#### ACTIVITY
Of all the lines below, output only those starting at the one with "(577, 141) = (591, 124): brown" and ending at the one with "camera: 75 degrees left, 5 degrees down", both ends included, exactly as written.

(Colored object listings)
§ §

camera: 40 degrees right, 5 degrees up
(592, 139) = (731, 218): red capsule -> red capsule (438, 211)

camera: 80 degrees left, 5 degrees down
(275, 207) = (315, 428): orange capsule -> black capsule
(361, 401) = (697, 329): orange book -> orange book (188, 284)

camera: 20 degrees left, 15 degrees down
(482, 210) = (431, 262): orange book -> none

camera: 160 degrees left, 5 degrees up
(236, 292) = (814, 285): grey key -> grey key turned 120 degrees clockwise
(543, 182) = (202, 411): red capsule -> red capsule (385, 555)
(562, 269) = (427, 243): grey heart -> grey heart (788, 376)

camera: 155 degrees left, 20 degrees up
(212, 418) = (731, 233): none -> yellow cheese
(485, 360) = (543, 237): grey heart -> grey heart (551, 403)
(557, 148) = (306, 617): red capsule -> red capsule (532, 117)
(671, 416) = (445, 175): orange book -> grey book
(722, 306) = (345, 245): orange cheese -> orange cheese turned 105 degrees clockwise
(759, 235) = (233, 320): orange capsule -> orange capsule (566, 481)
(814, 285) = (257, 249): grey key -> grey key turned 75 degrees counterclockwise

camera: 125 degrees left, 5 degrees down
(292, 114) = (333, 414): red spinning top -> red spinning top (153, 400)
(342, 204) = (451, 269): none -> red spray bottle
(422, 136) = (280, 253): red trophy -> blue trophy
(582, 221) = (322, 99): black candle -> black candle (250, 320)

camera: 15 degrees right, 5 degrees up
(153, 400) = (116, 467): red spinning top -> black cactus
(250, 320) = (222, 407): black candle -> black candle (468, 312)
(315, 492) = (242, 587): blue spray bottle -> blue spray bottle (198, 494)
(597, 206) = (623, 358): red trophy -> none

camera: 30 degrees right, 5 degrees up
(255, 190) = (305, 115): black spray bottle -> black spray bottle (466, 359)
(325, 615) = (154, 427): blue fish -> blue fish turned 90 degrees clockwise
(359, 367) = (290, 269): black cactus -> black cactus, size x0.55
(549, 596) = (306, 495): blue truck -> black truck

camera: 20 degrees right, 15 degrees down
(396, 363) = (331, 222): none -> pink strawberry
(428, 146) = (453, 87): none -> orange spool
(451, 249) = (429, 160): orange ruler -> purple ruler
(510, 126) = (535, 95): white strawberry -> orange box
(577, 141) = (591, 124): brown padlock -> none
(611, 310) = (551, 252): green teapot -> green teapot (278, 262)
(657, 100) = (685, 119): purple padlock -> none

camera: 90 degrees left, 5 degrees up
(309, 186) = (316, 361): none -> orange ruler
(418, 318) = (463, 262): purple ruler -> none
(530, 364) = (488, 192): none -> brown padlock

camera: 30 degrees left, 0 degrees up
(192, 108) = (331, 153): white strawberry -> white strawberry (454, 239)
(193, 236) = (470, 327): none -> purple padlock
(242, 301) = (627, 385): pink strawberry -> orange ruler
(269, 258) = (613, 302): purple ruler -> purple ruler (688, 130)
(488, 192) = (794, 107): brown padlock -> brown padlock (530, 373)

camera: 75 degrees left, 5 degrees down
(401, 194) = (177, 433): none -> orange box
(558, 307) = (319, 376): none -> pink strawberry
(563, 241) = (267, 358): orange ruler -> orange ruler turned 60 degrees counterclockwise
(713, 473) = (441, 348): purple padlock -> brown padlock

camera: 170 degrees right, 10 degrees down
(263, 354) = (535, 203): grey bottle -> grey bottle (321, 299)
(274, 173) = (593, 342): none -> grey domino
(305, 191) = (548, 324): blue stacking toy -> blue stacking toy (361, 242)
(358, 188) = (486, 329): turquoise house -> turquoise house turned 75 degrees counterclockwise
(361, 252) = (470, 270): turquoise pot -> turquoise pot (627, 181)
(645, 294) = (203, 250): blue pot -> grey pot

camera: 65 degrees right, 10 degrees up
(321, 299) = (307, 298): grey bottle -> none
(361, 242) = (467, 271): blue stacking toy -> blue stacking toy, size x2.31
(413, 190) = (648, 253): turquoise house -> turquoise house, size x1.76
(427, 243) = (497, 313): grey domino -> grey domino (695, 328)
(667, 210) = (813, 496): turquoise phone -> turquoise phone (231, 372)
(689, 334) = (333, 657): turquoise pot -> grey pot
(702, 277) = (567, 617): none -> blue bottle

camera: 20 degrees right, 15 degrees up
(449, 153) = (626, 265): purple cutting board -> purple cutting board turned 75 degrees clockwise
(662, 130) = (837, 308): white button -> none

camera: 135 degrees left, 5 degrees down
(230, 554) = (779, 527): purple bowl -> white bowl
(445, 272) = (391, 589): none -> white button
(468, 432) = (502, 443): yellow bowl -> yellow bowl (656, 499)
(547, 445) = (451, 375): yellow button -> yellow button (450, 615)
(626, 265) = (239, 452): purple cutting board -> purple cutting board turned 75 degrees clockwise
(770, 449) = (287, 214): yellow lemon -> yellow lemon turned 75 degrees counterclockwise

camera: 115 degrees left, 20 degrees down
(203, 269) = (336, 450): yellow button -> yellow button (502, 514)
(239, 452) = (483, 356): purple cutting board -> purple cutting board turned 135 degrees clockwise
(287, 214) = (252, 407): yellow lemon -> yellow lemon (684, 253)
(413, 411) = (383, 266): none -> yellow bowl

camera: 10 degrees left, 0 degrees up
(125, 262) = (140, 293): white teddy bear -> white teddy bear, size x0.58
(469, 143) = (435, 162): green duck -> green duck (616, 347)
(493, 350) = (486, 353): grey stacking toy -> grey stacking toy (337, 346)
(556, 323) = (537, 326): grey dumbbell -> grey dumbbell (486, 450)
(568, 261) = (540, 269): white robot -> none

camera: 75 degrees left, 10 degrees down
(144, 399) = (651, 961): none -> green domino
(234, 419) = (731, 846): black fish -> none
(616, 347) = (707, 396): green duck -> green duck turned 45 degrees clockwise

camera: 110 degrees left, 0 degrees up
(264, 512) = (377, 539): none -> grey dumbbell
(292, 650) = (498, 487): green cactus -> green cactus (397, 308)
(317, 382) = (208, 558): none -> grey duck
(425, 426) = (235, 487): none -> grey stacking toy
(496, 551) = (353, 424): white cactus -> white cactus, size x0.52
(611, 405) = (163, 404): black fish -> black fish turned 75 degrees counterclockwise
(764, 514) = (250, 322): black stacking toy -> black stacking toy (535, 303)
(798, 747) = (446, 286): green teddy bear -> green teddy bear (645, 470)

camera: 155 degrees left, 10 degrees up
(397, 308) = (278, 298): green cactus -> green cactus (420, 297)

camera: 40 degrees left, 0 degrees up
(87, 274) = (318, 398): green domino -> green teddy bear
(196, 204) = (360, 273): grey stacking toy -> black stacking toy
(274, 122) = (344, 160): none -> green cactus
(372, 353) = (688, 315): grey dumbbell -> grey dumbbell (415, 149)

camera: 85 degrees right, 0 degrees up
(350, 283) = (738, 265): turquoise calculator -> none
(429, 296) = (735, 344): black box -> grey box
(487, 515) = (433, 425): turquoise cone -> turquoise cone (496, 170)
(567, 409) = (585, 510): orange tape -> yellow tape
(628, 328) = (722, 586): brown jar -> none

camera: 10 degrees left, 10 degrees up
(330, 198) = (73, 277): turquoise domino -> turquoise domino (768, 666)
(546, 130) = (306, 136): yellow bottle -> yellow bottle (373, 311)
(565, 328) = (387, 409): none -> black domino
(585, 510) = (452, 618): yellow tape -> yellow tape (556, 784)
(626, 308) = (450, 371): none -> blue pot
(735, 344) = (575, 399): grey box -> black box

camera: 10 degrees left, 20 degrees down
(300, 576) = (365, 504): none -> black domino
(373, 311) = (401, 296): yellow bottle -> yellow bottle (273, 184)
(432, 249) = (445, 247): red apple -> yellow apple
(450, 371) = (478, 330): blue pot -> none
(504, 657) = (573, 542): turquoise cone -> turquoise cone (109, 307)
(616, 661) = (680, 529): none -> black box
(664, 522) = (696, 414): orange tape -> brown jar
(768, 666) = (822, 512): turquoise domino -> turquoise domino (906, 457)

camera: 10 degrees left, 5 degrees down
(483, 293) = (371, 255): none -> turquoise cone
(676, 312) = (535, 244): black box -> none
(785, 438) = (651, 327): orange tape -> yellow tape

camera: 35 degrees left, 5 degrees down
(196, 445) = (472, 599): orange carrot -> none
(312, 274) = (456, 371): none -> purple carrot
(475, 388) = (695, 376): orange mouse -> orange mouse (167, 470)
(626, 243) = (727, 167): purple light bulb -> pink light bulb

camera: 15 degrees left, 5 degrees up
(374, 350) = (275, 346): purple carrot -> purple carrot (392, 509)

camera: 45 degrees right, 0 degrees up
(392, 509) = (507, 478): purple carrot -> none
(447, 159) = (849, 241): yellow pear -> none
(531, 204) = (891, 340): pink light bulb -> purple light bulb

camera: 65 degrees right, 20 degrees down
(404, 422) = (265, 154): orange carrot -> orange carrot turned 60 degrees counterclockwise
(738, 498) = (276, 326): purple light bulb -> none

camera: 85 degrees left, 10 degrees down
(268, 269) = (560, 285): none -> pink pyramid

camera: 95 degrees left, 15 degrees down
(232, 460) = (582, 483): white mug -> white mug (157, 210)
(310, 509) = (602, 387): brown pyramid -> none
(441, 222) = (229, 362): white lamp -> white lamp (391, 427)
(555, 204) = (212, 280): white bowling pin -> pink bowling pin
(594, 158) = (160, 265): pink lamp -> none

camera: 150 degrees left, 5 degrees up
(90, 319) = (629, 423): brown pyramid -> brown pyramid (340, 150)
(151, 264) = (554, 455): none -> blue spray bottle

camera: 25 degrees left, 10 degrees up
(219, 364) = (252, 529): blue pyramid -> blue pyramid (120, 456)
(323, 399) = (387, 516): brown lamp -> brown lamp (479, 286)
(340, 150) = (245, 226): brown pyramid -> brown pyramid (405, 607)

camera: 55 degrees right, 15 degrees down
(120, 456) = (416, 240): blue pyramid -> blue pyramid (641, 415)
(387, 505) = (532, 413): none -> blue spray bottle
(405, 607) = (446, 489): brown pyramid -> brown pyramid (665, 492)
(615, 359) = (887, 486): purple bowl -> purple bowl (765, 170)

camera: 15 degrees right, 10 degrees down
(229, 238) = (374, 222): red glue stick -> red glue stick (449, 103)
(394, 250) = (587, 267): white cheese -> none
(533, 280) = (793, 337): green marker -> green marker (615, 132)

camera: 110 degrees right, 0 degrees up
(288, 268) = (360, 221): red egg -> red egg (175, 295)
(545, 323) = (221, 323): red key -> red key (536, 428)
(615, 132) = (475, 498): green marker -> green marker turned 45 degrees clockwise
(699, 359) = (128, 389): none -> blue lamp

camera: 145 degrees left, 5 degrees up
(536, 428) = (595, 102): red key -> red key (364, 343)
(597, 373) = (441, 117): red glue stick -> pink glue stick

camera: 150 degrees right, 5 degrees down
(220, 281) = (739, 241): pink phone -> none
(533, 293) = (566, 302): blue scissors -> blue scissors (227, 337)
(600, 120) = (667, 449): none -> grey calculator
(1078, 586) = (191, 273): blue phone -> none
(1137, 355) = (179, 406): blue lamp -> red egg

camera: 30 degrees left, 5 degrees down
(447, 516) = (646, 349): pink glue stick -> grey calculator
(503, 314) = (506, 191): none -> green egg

§ §

#### THE ANSWER
(577, 141) = (591, 124): brown padlock -> none
(611, 310) = (551, 252): green teapot -> green teapot (278, 262)
(657, 100) = (685, 119): purple padlock -> none

camera: 90 degrees left, 5 degrees up
(309, 186) = (316, 361): none -> orange ruler
(418, 318) = (463, 262): purple ruler -> none
(530, 364) = (488, 192): none -> brown padlock

camera: 30 degrees left, 0 degrees up
(192, 108) = (331, 153): white strawberry -> white strawberry (454, 239)
(193, 236) = (470, 327): none -> purple padlock
(242, 301) = (627, 385): pink strawberry -> orange ruler
(269, 258) = (613, 302): purple ruler -> purple ruler (688, 130)
(488, 192) = (794, 107): brown padlock -> brown padlock (530, 373)

camera: 75 degrees left, 5 degrees down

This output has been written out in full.